• **What you will do**
Copy the data from the line that contains "Find all instances" to its last line, exactly, including both of those lines and leaving out everything before.

Region labeling records:
"""

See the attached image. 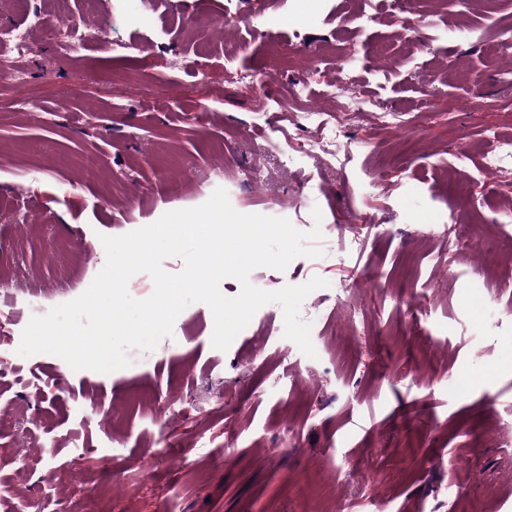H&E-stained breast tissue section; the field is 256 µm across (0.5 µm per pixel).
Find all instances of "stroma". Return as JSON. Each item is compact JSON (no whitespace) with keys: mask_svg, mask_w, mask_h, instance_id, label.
Returning a JSON list of instances; mask_svg holds the SVG:
<instances>
[{"mask_svg":"<svg viewBox=\"0 0 512 512\" xmlns=\"http://www.w3.org/2000/svg\"><path fill=\"white\" fill-rule=\"evenodd\" d=\"M369 6L243 0L260 30L307 17L301 63L279 67L245 27L183 31L203 11L221 19L224 0H126L117 26L100 0L99 25L135 45L125 57L33 38L32 106L0 94V290L13 296L0 306V512H468L475 498L512 512V174L477 171L488 131L512 138V53L486 52L512 29V0L492 13L482 0H419L364 28ZM269 68V88L231 76ZM300 79L330 89L320 110L380 102L345 129L342 161L281 163L271 126L317 134L288 101ZM271 88L280 109L257 121ZM218 188L240 213L320 227L321 256L250 274L280 288L326 280L300 307L316 358L285 338L275 303L224 351L195 303L111 373L19 355L30 300L46 312L84 293L106 263L102 236ZM451 218L471 234H437ZM355 227L358 253L346 248ZM452 480L464 489L453 500Z\"/></svg>","mask_w":512,"mask_h":512,"instance_id":"stroma-1","label":"stroma"}]
</instances>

"""

• **The reply**
Find all instances of "stroma". Return as JSON. Each item is compact JSON (no whitespace) with keys: mask_svg, mask_w, mask_h, instance_id, label.
Returning a JSON list of instances; mask_svg holds the SVG:
<instances>
[{"mask_svg":"<svg viewBox=\"0 0 512 512\" xmlns=\"http://www.w3.org/2000/svg\"><path fill=\"white\" fill-rule=\"evenodd\" d=\"M369 6L243 0L260 30L307 17L301 63L279 67L245 27L183 31L203 11L221 19L224 0H126L117 26L100 0L99 25L135 45L125 57L33 38L32 106L0 94V290L13 296L0 306V512H468L475 498L512 512V174L477 171L488 131L512 138V53L486 52L512 29V0L492 13L482 0H419L364 28ZM269 68V88L231 76ZM300 79L330 89L320 110L380 102L345 129L342 161L281 163L271 126L317 134L288 101ZM271 88L280 109L257 121ZM218 188L240 213L320 227L321 256L250 274L280 288L326 280L300 307L316 358L285 338L275 303L224 351L195 303L111 373L19 355L30 300L46 312L84 293L106 263L102 236ZM451 218L471 234H437ZM355 227L358 253L346 248ZM452 480L464 489L453 500Z\"/></svg>","mask_w":512,"mask_h":512,"instance_id":"stroma-1","label":"stroma"}]
</instances>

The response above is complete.